§ **What to work on**: The answer is the data repeated in full, with no pictures included.

────

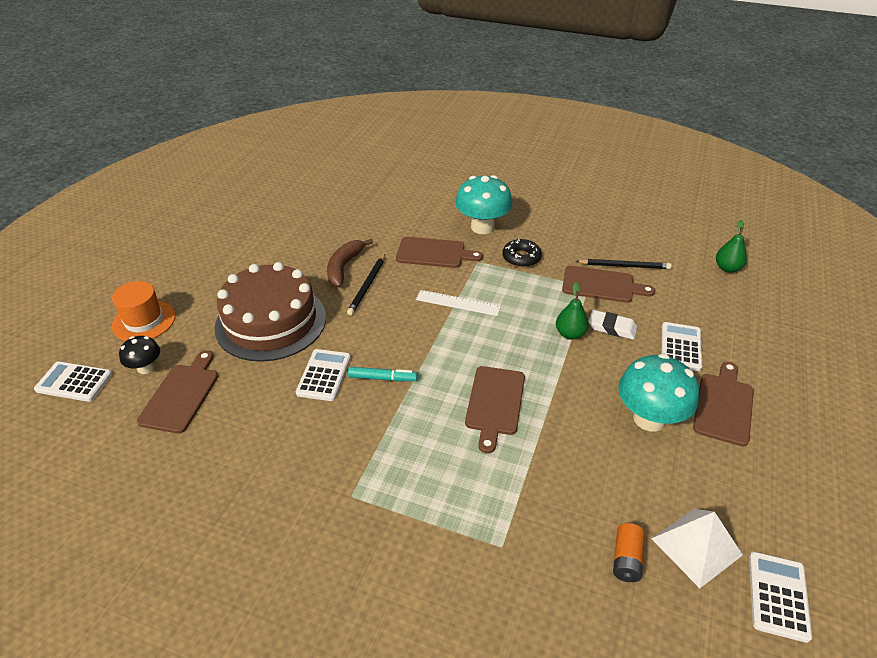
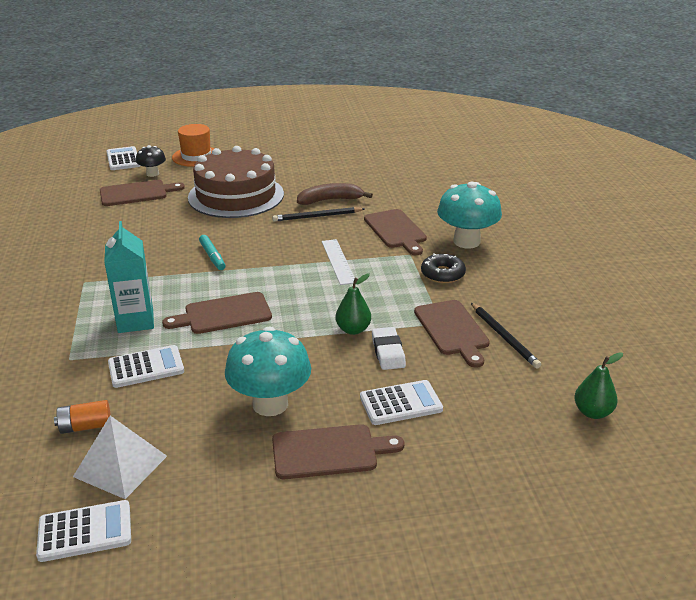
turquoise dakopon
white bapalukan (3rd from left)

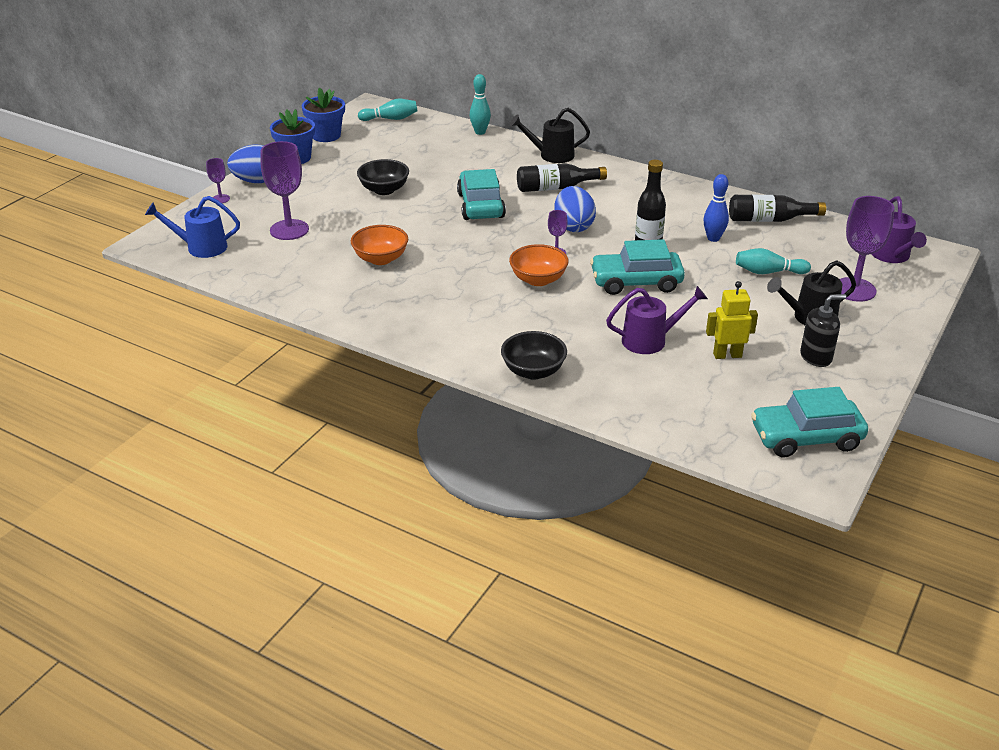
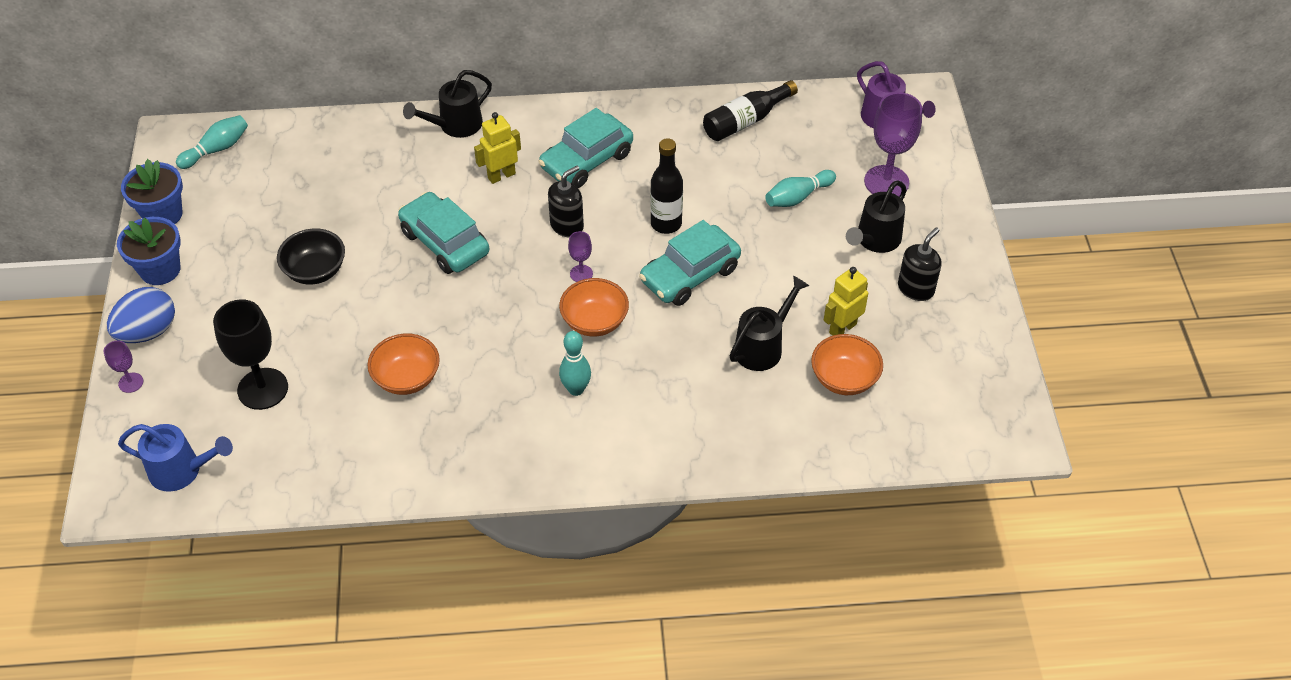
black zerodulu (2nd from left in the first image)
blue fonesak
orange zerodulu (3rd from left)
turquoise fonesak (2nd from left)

────

§ **Expected answer**:
turquoise dakopon
white bapalukan (3rd from left)

black zerodulu (2nd from left in the first image)
blue fonesak
orange zerodulu (3rd from left)
turquoise fonesak (2nd from left)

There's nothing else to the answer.